Reproduce the lines of the material exactly, excluding every image.

-- SUPPLIED DATA follows --

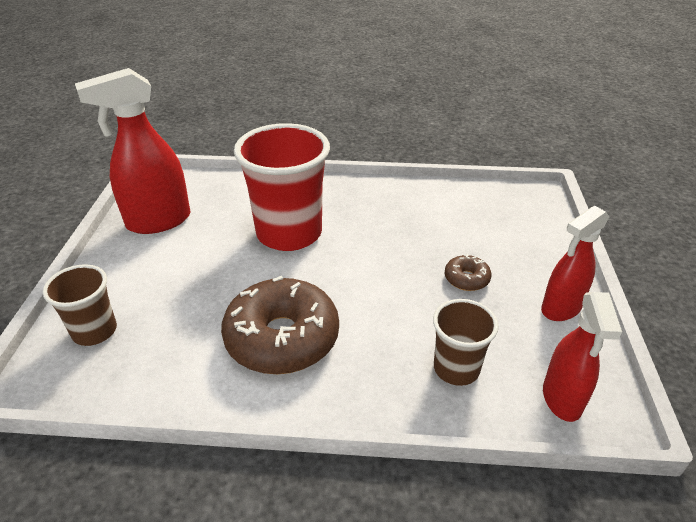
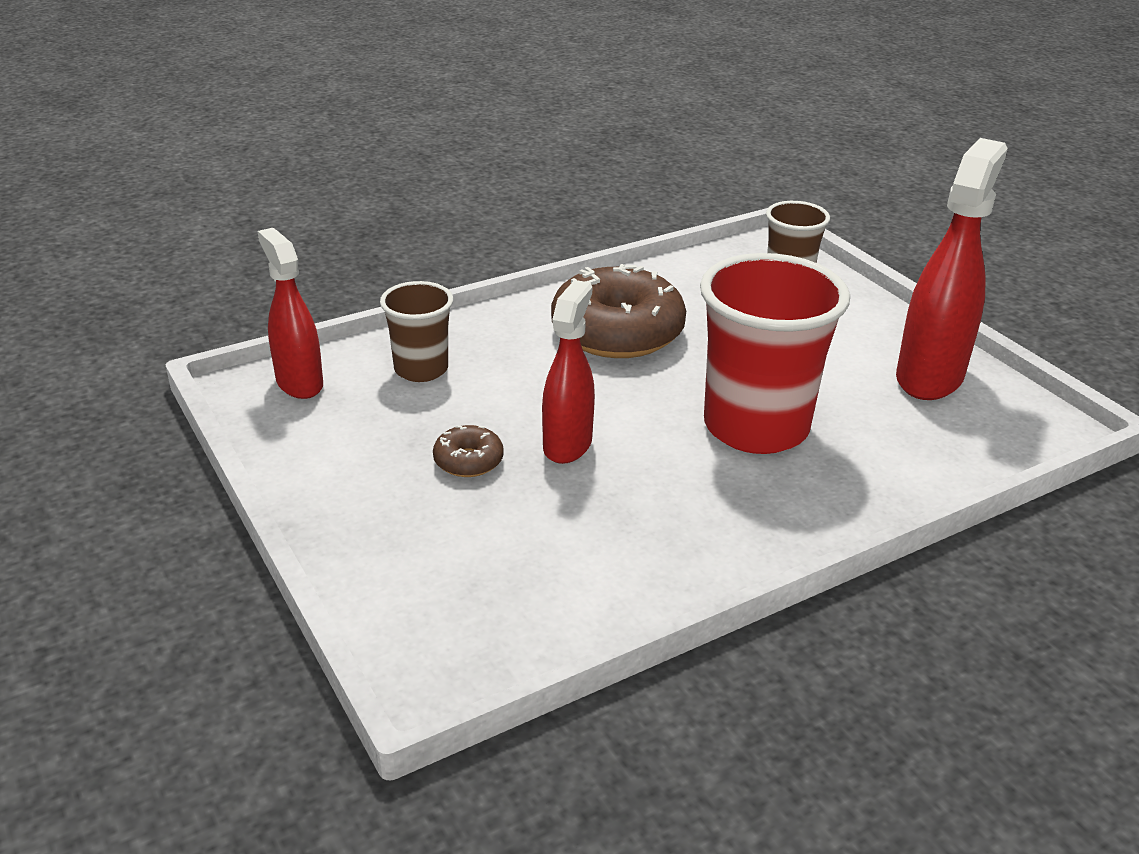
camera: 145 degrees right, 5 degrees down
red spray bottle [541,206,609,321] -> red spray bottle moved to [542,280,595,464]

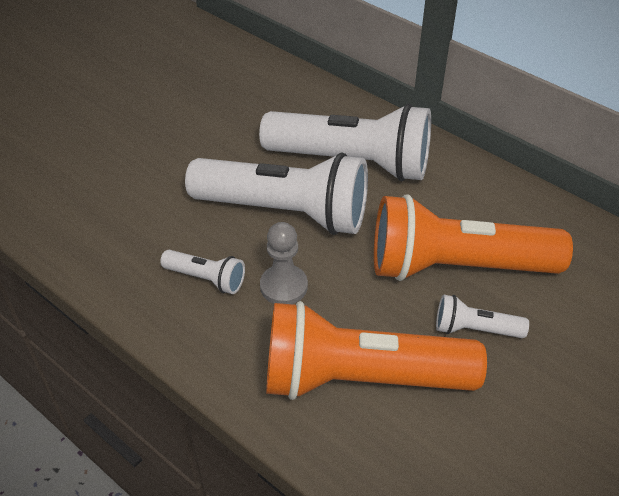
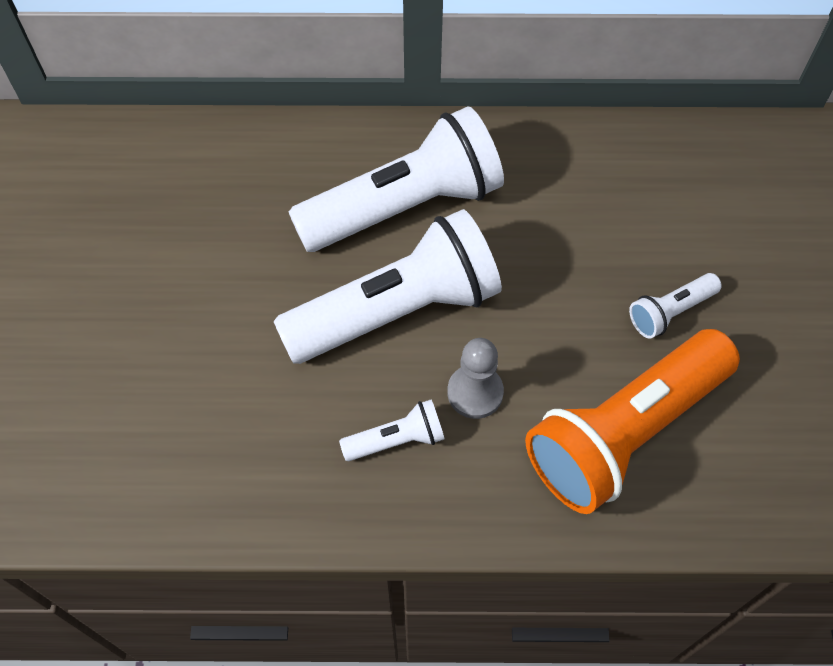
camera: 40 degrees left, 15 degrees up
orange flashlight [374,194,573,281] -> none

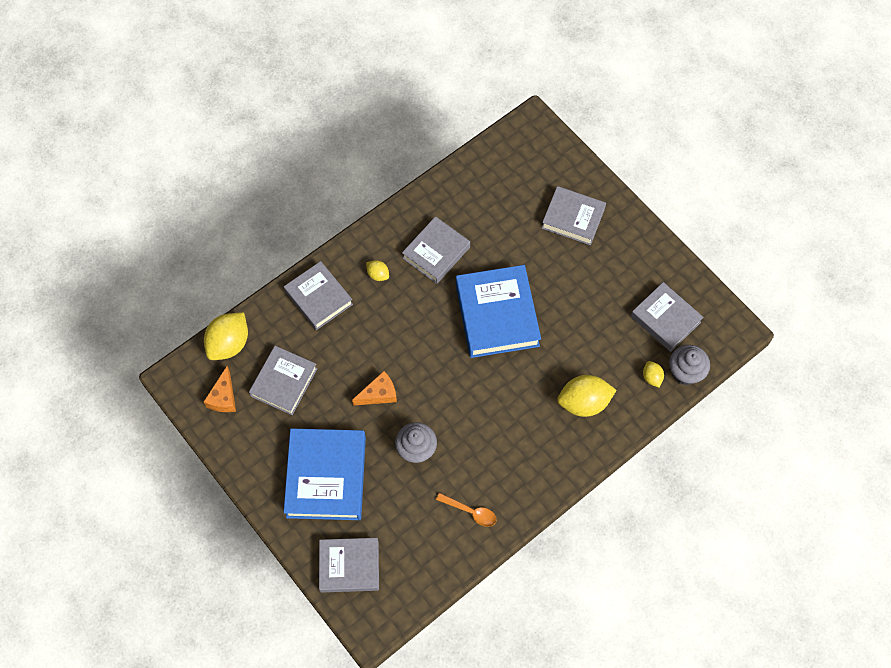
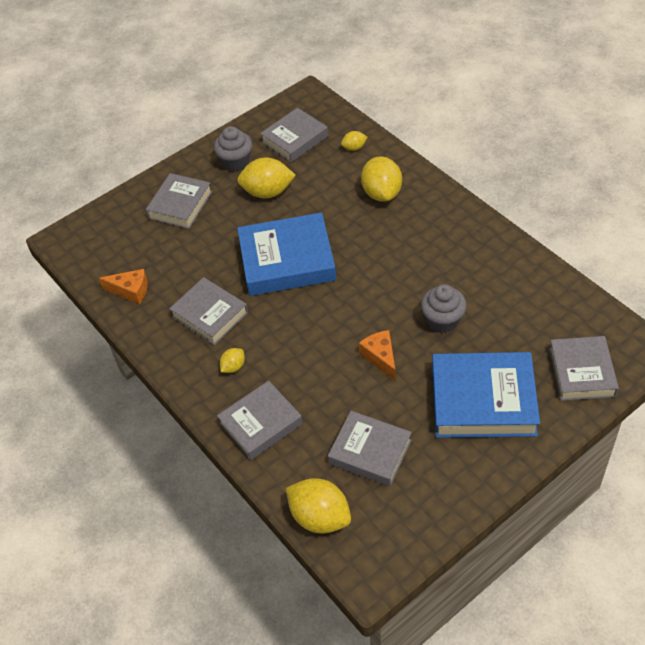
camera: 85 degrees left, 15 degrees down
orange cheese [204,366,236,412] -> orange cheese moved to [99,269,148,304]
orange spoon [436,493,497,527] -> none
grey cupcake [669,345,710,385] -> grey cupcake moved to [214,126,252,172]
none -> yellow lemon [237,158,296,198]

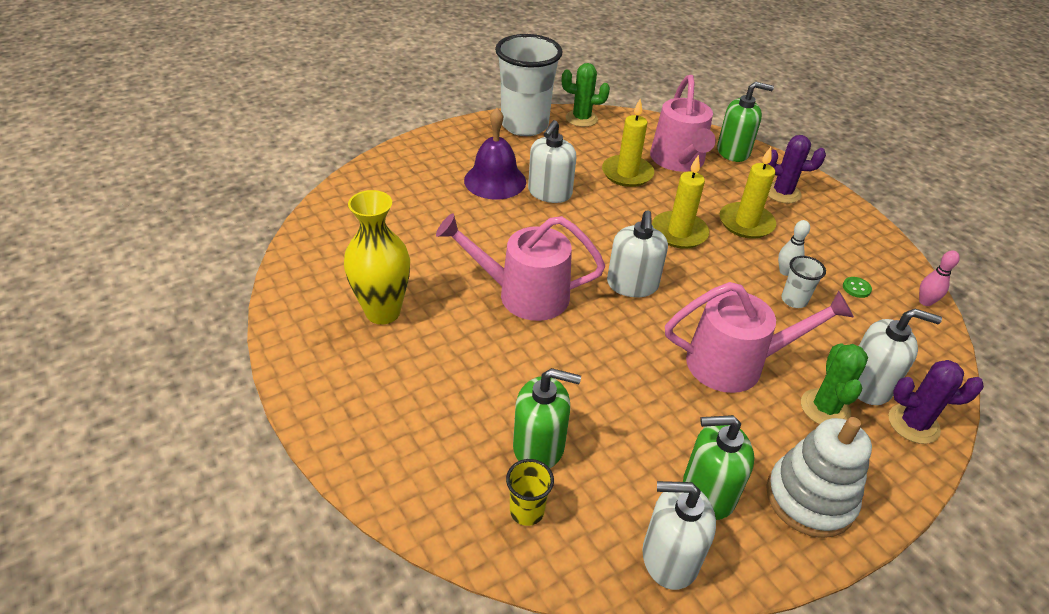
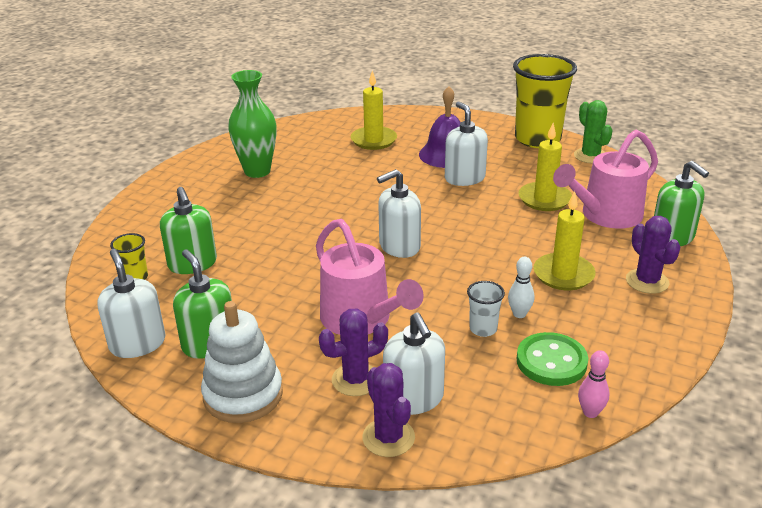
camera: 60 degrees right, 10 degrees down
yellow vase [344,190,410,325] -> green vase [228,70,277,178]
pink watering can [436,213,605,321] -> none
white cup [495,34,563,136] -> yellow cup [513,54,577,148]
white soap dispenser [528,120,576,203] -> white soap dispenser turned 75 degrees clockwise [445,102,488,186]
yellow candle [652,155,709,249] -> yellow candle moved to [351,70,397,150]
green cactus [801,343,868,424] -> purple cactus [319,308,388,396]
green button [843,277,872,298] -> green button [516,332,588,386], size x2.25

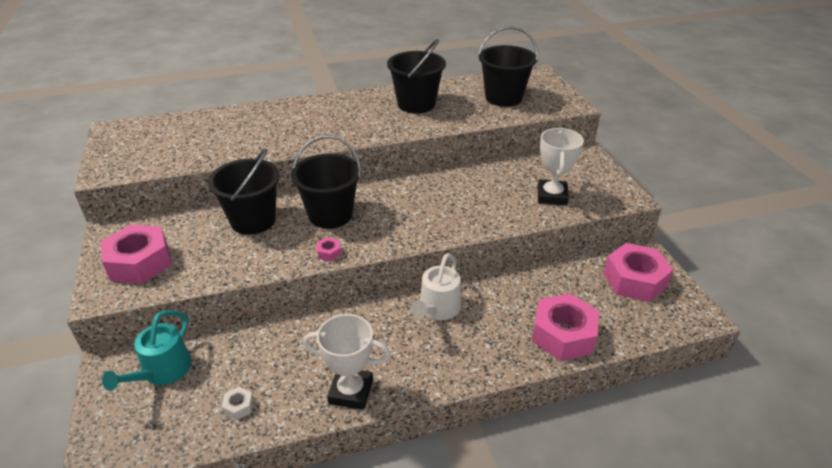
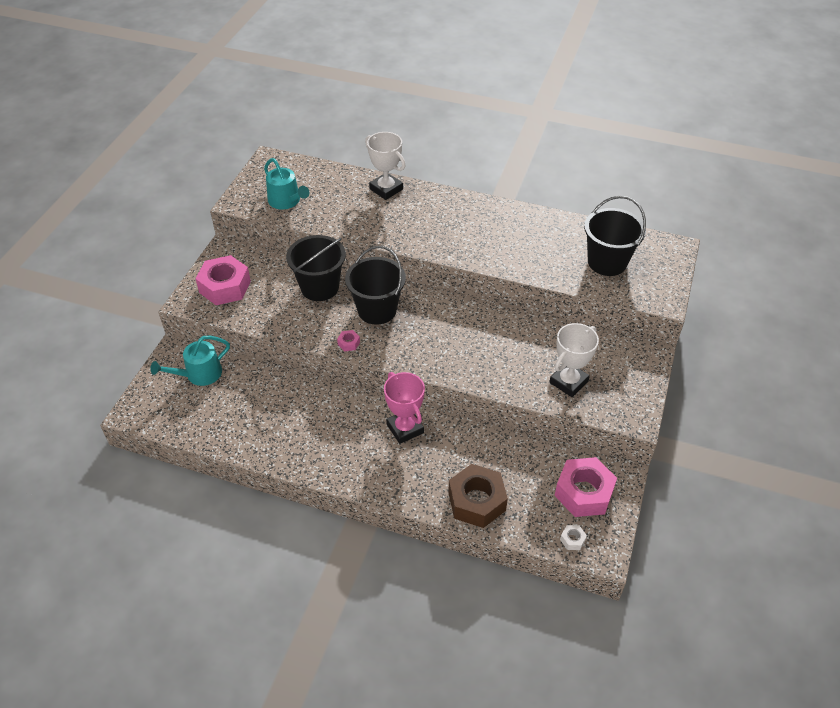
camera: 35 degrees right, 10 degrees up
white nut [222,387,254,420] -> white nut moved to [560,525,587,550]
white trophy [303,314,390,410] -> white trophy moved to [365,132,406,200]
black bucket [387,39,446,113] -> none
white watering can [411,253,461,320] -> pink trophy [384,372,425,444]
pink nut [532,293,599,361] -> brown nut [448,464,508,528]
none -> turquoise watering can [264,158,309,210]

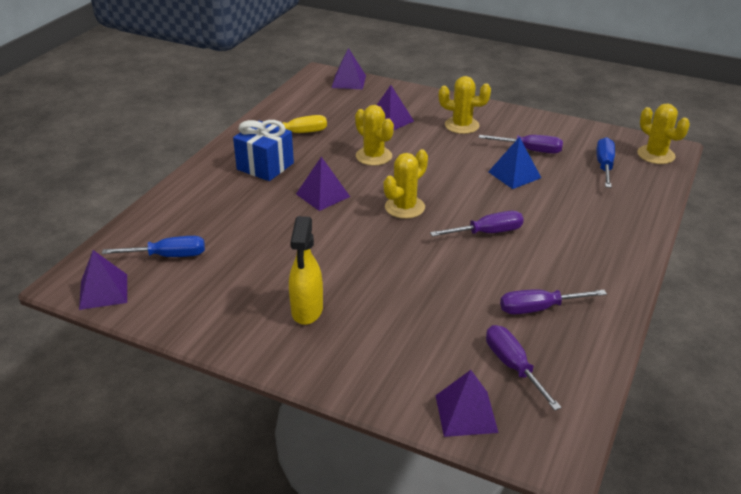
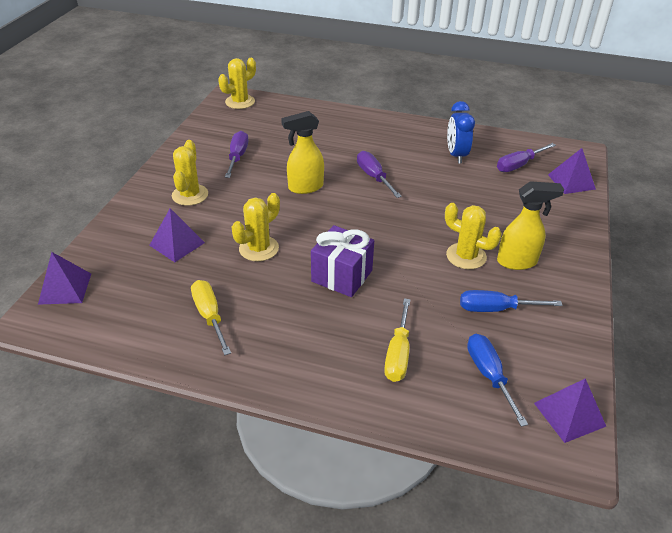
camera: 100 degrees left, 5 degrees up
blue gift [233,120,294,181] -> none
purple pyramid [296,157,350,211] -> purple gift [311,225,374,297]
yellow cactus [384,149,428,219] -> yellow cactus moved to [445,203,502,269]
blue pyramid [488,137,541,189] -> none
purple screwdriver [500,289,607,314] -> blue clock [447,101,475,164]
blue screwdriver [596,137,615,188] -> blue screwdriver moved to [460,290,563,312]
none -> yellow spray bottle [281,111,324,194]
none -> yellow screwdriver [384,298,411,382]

-- SUPPLIED DATA concluded --

*ANSWER FOR THE TASK*.
camera: 145 degrees right, 5 degrees down
red spray bottle [541,206,609,321] -> red spray bottle moved to [542,280,595,464]

camera: 40 degrees left, 15 degrees up
orange flashlight [374,194,573,281] -> none

camera: 85 degrees left, 15 degrees down
orange cheese [204,366,236,412] -> orange cheese moved to [99,269,148,304]
orange spoon [436,493,497,527] -> none
grey cupcake [669,345,710,385] -> grey cupcake moved to [214,126,252,172]
none -> yellow lemon [237,158,296,198]

camera: 60 degrees right, 10 degrees down
yellow vase [344,190,410,325] -> green vase [228,70,277,178]
pink watering can [436,213,605,321] -> none
white cup [495,34,563,136] -> yellow cup [513,54,577,148]
white soap dispenser [528,120,576,203] -> white soap dispenser turned 75 degrees clockwise [445,102,488,186]
yellow candle [652,155,709,249] -> yellow candle moved to [351,70,397,150]
green cactus [801,343,868,424] -> purple cactus [319,308,388,396]
green button [843,277,872,298] -> green button [516,332,588,386], size x2.25

camera: 35 degrees right, 10 degrees up
white nut [222,387,254,420] -> white nut moved to [560,525,587,550]
white trophy [303,314,390,410] -> white trophy moved to [365,132,406,200]
black bucket [387,39,446,113] -> none
white watering can [411,253,461,320] -> pink trophy [384,372,425,444]
pink nut [532,293,599,361] -> brown nut [448,464,508,528]
none -> turquoise watering can [264,158,309,210]

camera: 100 degrees left, 5 degrees up
blue gift [233,120,294,181] -> none
purple pyramid [296,157,350,211] -> purple gift [311,225,374,297]
yellow cactus [384,149,428,219] -> yellow cactus moved to [445,203,502,269]
blue pyramid [488,137,541,189] -> none
purple screwdriver [500,289,607,314] -> blue clock [447,101,475,164]
blue screwdriver [596,137,615,188] -> blue screwdriver moved to [460,290,563,312]
none -> yellow spray bottle [281,111,324,194]
none -> yellow screwdriver [384,298,411,382]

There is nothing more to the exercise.